## The problem
Write out exactly the lines below that run from the one containing "orange triangle: (46, 356)" through the one containing "green square: (152, 190) -> (99, 67), moved", both included, with no other lines.
===== Dataset
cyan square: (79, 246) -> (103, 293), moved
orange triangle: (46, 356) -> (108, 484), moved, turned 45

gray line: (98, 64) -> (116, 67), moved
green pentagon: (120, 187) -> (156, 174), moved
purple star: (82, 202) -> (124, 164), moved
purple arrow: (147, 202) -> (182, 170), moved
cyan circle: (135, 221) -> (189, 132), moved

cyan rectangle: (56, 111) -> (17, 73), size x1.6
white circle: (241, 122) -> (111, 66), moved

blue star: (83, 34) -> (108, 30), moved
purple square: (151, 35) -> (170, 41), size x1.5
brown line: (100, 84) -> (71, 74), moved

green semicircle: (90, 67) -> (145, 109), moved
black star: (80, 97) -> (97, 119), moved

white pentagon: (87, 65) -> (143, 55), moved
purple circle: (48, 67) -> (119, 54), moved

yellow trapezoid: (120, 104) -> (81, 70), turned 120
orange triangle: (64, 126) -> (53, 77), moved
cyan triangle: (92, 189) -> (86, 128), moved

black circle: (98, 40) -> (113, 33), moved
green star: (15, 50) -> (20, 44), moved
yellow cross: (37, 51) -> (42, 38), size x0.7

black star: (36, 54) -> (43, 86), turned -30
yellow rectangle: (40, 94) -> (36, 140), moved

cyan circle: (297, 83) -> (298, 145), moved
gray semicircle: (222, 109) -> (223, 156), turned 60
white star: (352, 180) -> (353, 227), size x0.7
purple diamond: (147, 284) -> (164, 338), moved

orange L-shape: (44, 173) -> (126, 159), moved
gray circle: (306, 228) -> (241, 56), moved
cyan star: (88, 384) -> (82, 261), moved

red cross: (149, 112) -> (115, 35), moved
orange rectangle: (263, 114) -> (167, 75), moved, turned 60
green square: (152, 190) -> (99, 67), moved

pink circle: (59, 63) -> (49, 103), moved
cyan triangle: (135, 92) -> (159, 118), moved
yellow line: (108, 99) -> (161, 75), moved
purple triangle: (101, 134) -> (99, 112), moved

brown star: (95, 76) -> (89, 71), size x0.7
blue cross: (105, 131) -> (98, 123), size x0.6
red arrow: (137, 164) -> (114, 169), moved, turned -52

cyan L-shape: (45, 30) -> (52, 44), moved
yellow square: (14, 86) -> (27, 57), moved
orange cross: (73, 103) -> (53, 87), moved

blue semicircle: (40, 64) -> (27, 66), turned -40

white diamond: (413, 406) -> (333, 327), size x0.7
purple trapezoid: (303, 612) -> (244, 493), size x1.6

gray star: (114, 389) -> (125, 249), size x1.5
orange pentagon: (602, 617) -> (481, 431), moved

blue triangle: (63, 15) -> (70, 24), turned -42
==========
## Result
orange triangle: (46, 356) -> (108, 484), moved, turned 45

gray line: (98, 64) -> (116, 67), moved
green pentagon: (120, 187) -> (156, 174), moved
purple star: (82, 202) -> (124, 164), moved
purple arrow: (147, 202) -> (182, 170), moved
cyan circle: (135, 221) -> (189, 132), moved

cyan rectangle: (56, 111) -> (17, 73), size x1.6
white circle: (241, 122) -> (111, 66), moved

blue star: (83, 34) -> (108, 30), moved
purple square: (151, 35) -> (170, 41), size x1.5
brown line: (100, 84) -> (71, 74), moved

green semicircle: (90, 67) -> (145, 109), moved
black star: (80, 97) -> (97, 119), moved

white pentagon: (87, 65) -> (143, 55), moved
purple circle: (48, 67) -> (119, 54), moved

yellow trapezoid: (120, 104) -> (81, 70), turned 120
orange triangle: (64, 126) -> (53, 77), moved
cyan triangle: (92, 189) -> (86, 128), moved

black circle: (98, 40) -> (113, 33), moved
green star: (15, 50) -> (20, 44), moved
yellow cross: (37, 51) -> (42, 38), size x0.7

black star: (36, 54) -> (43, 86), turned -30
yellow rectangle: (40, 94) -> (36, 140), moved

cyan circle: (297, 83) -> (298, 145), moved
gray semicircle: (222, 109) -> (223, 156), turned 60
white star: (352, 180) -> (353, 227), size x0.7
purple diamond: (147, 284) -> (164, 338), moved

orange L-shape: (44, 173) -> (126, 159), moved
gray circle: (306, 228) -> (241, 56), moved
cyan star: (88, 384) -> (82, 261), moved

red cross: (149, 112) -> (115, 35), moved
orange rectangle: (263, 114) -> (167, 75), moved, turned 60
green square: (152, 190) -> (99, 67), moved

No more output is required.